(Recorded information Opens)

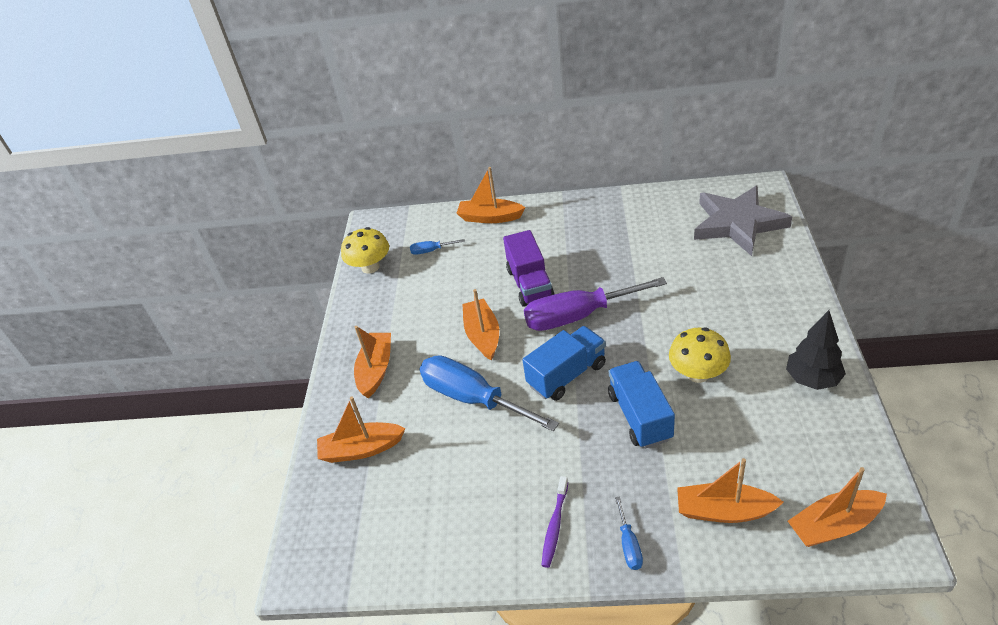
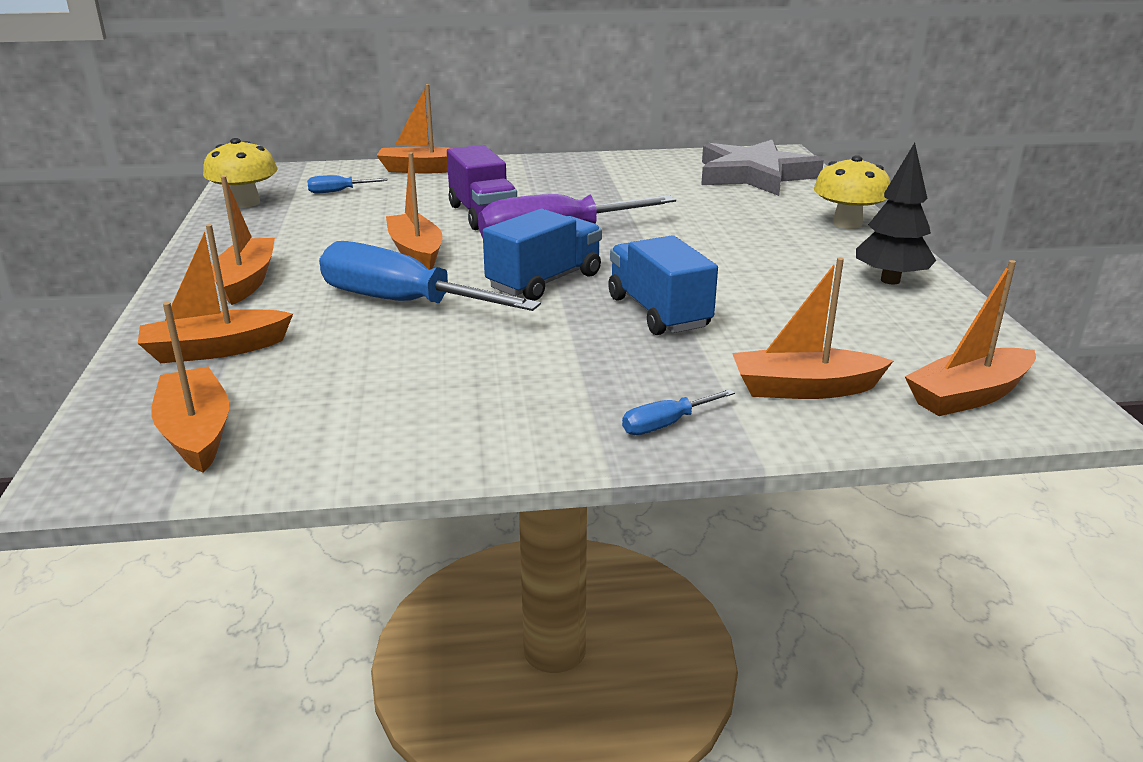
camera: 15 degrees left, 15 degrees down
(356, 535) = (196, 433): none -> orange boat
(555, 525) = (543, 411): purple toothbrush -> none
(629, 545) = (665, 424): blue screwdriver -> blue screwdriver turned 75 degrees clockwise
(698, 373) = (733, 278): yellow mushroom -> yellow mushroom (847, 223)

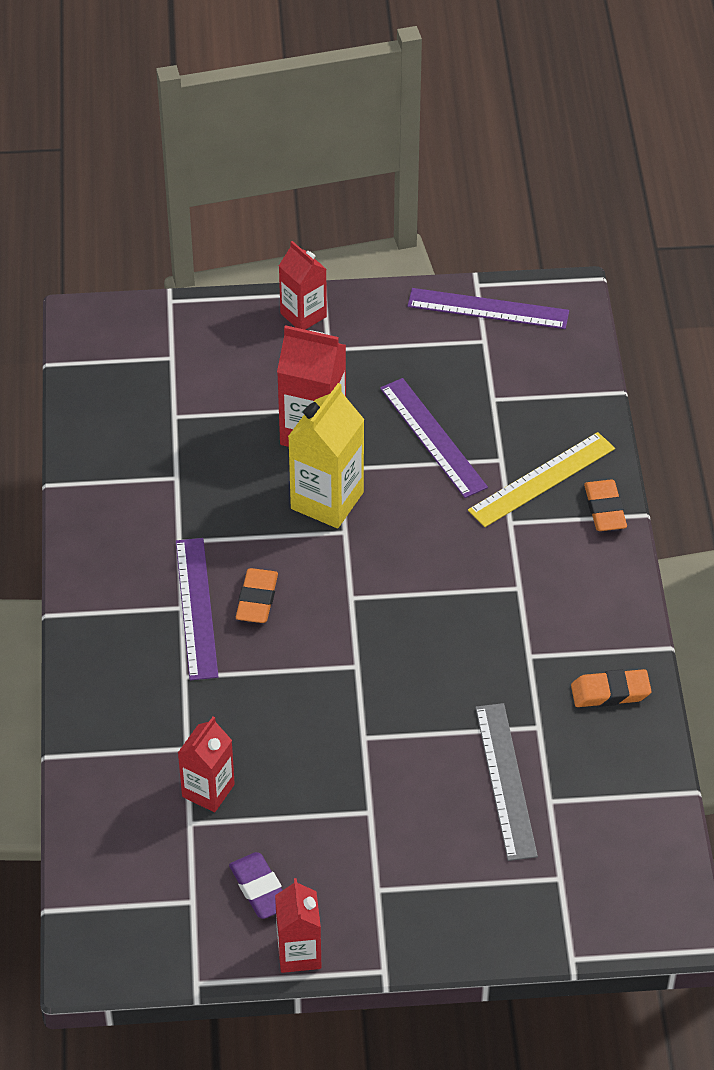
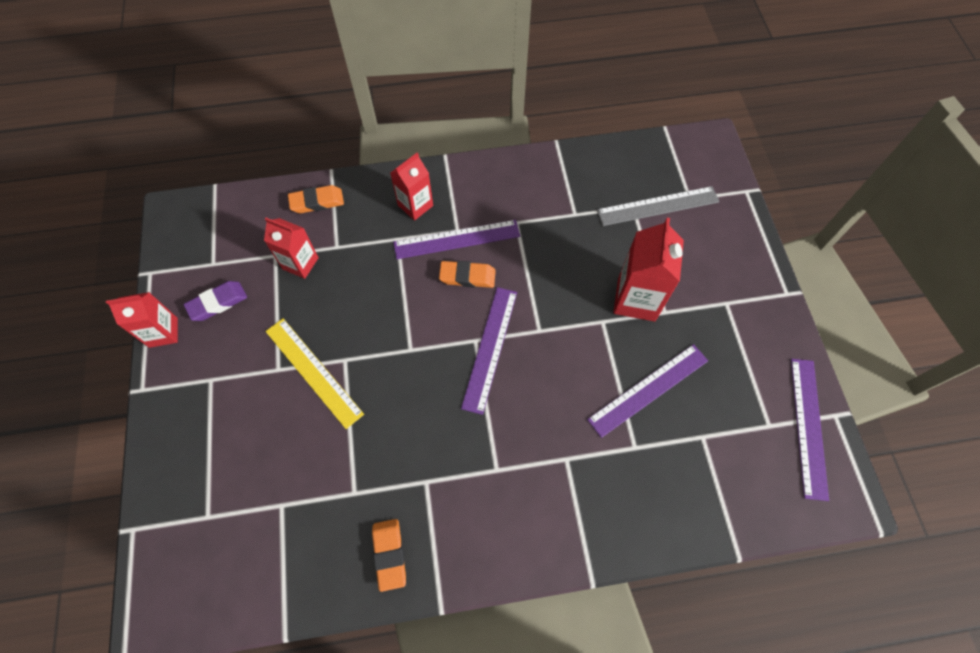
camera: 85 degrees right, 15 degrees up
(303, 315) = (757, 281): red carton -> red carton (415, 205)
(327, 500) = (568, 315): yellow carton -> none
(364, 583) = (489, 348): none -> purple ruler
(506, 780) = (301, 469): grey ruler -> grey ruler (658, 206)
(542, 479) = (618, 484): yellow ruler -> yellow ruler (313, 372)
(605, 509) = (592, 543): orange eraser -> orange eraser (317, 202)

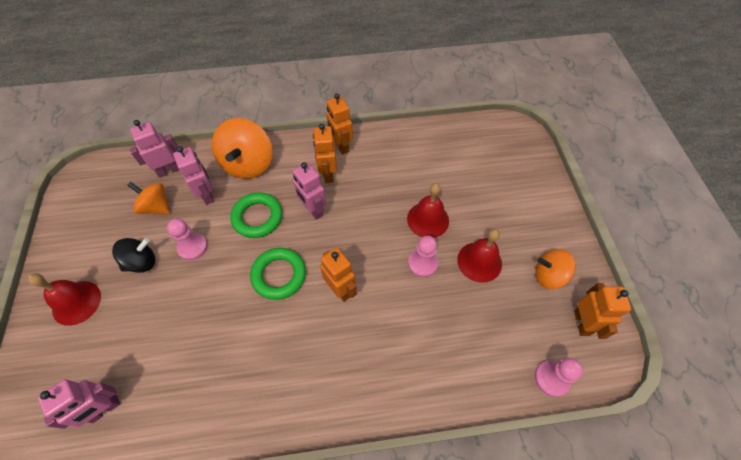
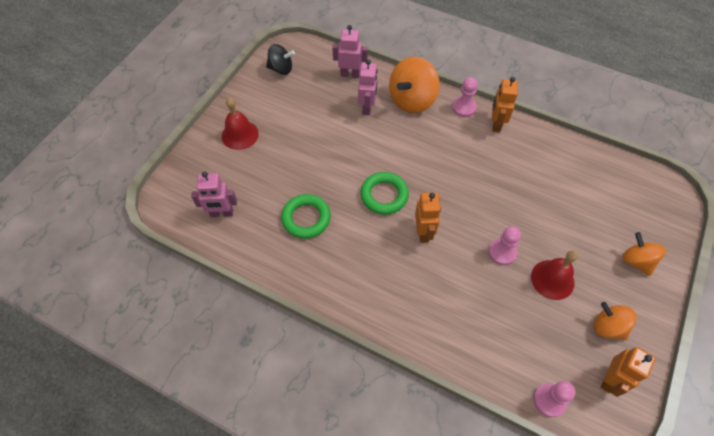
camera: 35 degrees right, 0 degrees up
(141, 262) = (295, 131): black spinning top -> black spinning top (281, 69)
(156, 207) = (326, 97): orange spinning top -> orange spinning top (636, 261)
(192, 247) = (335, 140): pink pawn -> pink pawn (464, 107)
(257, 217) = (394, 144): green ring -> green ring (306, 218)
(313, 210) = (440, 162): pink robot -> none
(328, 174) = (470, 141): orange robot -> none
(428, 219) = (530, 222): red bell -> none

(Recorded information Closes)

▶ Instruction:
The lines from the one containing "(364, 583) = (489, 348): none -> purple ruler" up to and including the last line of the material above are to be given again exactly; any pictures are dropped.

▶ Reply:
(364, 583) = (489, 348): none -> purple ruler
(506, 780) = (301, 469): grey ruler -> grey ruler (658, 206)
(542, 479) = (618, 484): yellow ruler -> yellow ruler (313, 372)
(605, 509) = (592, 543): orange eraser -> orange eraser (317, 202)

camera: 35 degrees right, 0 degrees up
(141, 262) = (295, 131): black spinning top -> black spinning top (281, 69)
(156, 207) = (326, 97): orange spinning top -> orange spinning top (636, 261)
(192, 247) = (335, 140): pink pawn -> pink pawn (464, 107)
(257, 217) = (394, 144): green ring -> green ring (306, 218)
(313, 210) = (440, 162): pink robot -> none
(328, 174) = (470, 141): orange robot -> none
(428, 219) = (530, 222): red bell -> none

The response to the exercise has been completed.